### What you are asked to do
Set down exactly, from the records below, the line with "pink cone E5 level 1 -> none" through the line with "cyan tile H7:I7", and nothing else.

Object state comparisons
------------------------------

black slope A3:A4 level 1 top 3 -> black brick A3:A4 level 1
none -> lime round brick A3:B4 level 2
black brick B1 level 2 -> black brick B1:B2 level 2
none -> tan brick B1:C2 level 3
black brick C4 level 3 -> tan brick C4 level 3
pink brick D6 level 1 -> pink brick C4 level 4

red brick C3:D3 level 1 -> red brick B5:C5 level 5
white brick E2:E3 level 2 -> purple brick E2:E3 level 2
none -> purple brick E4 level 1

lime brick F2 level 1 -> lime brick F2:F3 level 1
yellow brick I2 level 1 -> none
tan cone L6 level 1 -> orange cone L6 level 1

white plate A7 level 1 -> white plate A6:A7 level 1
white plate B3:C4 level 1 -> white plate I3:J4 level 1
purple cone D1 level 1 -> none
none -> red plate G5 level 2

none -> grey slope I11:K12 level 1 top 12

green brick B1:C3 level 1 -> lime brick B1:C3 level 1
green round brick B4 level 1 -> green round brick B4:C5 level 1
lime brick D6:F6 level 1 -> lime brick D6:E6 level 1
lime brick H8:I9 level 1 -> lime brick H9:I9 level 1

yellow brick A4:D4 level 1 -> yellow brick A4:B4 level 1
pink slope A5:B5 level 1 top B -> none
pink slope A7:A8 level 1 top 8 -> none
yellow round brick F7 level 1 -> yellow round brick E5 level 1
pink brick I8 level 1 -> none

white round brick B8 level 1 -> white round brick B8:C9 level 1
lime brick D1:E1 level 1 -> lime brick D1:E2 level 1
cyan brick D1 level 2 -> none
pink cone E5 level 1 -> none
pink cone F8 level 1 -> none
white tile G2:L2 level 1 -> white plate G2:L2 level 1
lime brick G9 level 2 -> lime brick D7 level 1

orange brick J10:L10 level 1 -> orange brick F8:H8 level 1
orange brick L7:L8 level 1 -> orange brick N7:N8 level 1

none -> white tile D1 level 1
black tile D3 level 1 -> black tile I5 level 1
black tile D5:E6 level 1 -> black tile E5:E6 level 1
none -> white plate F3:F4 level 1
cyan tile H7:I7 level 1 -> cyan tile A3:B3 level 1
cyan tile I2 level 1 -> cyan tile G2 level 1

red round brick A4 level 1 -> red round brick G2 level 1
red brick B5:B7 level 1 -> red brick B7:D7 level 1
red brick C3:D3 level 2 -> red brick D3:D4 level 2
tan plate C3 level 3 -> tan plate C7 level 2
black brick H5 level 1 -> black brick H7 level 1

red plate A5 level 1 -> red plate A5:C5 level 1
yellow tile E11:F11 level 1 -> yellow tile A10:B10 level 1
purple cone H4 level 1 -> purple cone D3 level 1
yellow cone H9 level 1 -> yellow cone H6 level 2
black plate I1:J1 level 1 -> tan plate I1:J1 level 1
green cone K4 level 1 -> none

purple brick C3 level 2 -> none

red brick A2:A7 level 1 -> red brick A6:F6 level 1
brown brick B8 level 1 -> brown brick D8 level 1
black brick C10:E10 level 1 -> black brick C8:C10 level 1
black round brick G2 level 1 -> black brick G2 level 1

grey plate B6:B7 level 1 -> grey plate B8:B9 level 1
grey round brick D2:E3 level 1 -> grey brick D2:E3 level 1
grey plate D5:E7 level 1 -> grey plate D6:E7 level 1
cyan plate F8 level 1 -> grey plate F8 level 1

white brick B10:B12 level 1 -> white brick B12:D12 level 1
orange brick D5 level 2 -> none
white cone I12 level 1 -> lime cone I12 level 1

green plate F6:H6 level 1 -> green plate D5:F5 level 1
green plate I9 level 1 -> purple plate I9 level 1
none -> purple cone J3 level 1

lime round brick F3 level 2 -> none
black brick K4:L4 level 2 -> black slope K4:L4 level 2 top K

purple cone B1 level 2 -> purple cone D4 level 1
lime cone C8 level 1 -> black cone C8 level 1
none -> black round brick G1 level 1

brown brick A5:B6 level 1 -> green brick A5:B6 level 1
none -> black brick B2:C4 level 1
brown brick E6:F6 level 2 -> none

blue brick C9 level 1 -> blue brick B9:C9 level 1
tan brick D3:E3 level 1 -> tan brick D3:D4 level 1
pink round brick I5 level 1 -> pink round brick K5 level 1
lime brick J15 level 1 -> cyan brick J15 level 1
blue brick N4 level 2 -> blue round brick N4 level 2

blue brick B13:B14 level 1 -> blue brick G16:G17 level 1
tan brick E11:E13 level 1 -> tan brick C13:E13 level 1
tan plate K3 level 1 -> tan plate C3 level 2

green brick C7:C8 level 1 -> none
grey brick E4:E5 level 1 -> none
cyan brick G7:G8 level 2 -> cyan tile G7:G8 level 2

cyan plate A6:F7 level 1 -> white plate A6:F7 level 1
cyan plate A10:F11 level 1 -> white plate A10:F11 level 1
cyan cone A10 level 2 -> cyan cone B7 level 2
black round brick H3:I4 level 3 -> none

------------------------------

### Response
pink cone E5 level 1 -> none
pink cone F8 level 1 -> none
white tile G2:L2 level 1 -> white plate G2:L2 level 1
lime brick G9 level 2 -> lime brick D7 level 1

orange brick J10:L10 level 1 -> orange brick F8:H8 level 1
orange brick L7:L8 level 1 -> orange brick N7:N8 level 1

none -> white tile D1 level 1
black tile D3 level 1 -> black tile I5 level 1
black tile D5:E6 level 1 -> black tile E5:E6 level 1
none -> white plate F3:F4 level 1
cyan tile H7:I7 level 1 -> cyan tile A3:B3 level 1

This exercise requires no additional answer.